• Task directions:
Where the records below reach the line containing "moved | blue", start transcribing, and end with the line containing "replaced | grey", exactly and with nothing else added.

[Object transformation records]
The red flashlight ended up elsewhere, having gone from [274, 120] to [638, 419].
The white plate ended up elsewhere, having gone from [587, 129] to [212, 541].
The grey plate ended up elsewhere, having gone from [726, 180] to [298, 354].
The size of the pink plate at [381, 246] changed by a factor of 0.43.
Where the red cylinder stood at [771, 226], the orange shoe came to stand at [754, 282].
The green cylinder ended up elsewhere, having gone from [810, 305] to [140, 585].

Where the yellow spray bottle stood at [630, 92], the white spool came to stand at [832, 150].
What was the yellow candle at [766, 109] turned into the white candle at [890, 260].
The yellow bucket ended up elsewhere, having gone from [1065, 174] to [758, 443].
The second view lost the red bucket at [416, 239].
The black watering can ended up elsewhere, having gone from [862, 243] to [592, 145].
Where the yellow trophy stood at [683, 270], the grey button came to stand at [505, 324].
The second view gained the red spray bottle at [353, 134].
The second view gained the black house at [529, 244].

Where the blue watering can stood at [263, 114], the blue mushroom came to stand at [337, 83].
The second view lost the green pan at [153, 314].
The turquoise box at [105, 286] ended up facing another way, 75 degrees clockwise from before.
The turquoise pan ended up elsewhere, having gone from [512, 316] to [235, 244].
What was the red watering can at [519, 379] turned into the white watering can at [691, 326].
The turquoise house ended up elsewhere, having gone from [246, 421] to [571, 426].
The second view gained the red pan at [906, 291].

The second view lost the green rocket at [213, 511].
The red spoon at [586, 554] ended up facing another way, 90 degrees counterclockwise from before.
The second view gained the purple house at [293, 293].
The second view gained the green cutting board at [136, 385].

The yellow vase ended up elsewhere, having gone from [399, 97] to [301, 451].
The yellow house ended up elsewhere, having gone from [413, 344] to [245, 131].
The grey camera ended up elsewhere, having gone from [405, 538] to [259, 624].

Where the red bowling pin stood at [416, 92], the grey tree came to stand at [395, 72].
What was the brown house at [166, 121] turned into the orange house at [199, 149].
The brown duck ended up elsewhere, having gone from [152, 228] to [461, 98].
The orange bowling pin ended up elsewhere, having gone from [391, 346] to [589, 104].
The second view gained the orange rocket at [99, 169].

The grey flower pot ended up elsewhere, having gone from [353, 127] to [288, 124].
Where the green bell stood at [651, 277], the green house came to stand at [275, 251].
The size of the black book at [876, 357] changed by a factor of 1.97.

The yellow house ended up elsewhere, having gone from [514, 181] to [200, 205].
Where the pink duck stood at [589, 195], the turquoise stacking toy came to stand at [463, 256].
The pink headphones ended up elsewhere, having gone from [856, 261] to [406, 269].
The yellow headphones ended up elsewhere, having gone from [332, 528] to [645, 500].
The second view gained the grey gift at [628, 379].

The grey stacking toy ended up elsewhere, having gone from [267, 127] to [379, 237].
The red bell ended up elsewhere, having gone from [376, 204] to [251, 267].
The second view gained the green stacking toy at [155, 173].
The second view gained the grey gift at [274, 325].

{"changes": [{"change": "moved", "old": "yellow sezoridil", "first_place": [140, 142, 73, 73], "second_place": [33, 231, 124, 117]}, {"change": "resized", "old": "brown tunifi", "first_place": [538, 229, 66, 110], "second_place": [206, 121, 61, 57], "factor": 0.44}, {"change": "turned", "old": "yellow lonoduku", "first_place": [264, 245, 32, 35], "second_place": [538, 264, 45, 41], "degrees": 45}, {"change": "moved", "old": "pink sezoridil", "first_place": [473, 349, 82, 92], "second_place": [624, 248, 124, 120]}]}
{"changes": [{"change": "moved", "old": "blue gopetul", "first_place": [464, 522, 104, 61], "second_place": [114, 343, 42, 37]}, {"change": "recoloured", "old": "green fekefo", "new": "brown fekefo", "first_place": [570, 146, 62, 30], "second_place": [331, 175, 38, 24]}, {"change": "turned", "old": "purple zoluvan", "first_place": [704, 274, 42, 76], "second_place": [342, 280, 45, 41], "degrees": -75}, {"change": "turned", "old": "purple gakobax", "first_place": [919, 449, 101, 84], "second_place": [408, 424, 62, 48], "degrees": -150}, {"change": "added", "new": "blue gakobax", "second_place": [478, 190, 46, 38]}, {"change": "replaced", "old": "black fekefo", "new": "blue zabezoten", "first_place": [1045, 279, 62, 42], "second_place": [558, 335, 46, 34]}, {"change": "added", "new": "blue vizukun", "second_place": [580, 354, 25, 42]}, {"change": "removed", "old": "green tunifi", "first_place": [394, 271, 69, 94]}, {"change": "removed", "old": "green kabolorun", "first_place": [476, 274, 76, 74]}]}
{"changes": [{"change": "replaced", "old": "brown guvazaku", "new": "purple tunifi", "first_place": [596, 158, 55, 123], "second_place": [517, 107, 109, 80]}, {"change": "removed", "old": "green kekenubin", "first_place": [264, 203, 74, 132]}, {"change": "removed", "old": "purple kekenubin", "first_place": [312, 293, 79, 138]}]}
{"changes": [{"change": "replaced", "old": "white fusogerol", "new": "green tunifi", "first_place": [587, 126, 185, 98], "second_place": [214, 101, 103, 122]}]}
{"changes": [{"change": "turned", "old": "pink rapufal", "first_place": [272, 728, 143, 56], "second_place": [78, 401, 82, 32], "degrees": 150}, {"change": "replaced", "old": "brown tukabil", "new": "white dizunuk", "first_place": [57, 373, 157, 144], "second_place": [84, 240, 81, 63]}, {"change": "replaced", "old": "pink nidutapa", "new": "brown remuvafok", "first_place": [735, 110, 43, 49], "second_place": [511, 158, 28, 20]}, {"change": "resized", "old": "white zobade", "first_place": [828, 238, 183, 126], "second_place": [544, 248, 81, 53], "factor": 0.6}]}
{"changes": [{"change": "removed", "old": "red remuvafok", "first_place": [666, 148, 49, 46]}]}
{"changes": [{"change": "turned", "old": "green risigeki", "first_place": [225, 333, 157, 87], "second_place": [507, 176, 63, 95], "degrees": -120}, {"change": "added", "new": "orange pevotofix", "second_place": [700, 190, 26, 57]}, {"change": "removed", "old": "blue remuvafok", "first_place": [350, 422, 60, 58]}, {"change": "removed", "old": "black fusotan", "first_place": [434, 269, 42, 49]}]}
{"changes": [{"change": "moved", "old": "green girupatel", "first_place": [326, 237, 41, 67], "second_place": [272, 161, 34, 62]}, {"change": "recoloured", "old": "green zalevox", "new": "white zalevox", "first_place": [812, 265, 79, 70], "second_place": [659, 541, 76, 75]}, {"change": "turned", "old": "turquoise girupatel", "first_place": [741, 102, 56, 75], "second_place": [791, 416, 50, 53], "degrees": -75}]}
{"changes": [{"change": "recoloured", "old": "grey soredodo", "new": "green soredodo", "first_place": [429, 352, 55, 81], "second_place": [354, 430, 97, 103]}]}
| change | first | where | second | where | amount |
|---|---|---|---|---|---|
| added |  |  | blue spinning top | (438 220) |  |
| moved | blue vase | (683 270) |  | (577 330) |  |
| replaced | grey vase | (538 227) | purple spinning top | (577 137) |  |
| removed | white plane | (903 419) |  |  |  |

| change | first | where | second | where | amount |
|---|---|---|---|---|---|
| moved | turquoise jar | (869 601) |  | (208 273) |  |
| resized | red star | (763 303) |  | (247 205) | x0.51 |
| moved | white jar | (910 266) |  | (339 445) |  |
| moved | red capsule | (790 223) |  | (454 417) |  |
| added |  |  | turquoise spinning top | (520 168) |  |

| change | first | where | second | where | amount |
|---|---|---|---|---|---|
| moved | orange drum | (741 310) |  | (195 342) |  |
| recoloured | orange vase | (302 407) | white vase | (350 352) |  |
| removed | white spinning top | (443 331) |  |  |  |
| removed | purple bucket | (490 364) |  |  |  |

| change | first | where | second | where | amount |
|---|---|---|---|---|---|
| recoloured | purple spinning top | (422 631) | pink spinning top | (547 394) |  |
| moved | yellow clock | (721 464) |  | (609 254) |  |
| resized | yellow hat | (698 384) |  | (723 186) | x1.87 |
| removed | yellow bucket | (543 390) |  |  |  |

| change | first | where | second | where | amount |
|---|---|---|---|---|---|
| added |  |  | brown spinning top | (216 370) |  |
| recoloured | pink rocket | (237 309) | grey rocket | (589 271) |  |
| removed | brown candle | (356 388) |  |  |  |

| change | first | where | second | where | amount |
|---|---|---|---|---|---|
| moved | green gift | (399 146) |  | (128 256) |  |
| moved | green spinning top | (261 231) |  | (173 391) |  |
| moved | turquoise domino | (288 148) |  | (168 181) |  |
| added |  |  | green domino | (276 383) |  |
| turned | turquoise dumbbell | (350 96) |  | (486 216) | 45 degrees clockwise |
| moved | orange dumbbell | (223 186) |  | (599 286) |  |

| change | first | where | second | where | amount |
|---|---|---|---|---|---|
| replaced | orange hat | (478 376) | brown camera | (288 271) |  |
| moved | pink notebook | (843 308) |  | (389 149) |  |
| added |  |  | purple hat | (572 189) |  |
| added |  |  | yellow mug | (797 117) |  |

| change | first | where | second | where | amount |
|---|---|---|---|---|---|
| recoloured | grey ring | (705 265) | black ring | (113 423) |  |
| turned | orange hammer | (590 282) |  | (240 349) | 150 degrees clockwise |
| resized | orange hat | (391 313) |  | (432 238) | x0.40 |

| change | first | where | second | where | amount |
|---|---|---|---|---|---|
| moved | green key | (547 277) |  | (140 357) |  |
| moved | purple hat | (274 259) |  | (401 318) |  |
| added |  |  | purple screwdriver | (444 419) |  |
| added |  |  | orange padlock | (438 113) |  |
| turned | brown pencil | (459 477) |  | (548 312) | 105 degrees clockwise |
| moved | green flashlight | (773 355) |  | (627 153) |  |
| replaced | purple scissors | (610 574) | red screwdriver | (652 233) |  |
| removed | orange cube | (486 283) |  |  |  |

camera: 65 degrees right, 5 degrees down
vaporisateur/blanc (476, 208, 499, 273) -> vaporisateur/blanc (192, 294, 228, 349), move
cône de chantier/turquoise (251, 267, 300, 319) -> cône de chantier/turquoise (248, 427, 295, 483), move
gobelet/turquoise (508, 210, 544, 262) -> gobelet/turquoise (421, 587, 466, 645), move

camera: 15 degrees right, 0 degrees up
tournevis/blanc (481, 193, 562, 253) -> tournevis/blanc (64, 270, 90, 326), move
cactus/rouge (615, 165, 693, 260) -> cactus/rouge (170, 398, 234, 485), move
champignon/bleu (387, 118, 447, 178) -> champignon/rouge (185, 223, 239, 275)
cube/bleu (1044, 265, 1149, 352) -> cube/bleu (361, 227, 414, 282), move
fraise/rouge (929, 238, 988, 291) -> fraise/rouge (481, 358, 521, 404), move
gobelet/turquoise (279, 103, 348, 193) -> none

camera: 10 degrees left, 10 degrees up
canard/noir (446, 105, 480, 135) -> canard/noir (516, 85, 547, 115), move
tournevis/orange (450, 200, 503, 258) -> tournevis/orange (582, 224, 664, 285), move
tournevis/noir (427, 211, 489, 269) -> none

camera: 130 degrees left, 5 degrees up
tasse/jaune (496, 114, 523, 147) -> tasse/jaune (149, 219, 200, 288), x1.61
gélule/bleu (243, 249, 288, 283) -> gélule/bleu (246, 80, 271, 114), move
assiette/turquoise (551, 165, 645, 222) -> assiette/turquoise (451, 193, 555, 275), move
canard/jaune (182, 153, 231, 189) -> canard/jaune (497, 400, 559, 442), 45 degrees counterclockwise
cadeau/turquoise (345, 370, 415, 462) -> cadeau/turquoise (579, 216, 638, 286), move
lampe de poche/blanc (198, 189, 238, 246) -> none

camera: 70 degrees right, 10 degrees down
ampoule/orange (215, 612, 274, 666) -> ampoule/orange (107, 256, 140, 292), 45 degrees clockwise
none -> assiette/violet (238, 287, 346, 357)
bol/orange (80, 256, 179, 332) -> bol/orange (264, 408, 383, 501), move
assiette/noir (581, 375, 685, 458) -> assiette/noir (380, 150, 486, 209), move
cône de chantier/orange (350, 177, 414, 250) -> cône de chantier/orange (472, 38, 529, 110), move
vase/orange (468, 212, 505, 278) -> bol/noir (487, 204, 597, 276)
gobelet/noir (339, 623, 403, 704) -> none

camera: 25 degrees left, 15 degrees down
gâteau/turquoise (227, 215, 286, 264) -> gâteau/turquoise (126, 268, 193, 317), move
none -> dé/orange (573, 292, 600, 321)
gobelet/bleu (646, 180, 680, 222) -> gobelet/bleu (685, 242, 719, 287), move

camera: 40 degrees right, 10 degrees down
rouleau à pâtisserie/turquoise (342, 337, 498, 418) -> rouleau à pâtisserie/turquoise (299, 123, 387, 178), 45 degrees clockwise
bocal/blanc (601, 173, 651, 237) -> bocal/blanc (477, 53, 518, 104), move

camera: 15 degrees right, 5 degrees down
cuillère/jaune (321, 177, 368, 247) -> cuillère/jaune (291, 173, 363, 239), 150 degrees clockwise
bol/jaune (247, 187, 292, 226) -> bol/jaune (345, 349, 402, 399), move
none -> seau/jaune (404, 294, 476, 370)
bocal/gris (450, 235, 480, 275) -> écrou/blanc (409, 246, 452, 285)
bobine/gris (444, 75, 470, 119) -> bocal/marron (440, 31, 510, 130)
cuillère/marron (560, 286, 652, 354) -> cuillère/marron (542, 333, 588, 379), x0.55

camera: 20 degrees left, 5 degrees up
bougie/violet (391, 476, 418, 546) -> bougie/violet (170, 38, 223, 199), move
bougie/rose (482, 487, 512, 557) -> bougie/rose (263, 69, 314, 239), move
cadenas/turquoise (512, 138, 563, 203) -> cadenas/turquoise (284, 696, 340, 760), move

• Task solution:
| moved | blue vase | (683 270) |  | (577 330) |  |
| replaced | grey vase | (538 227) | purple spinning top | (577 137) |  |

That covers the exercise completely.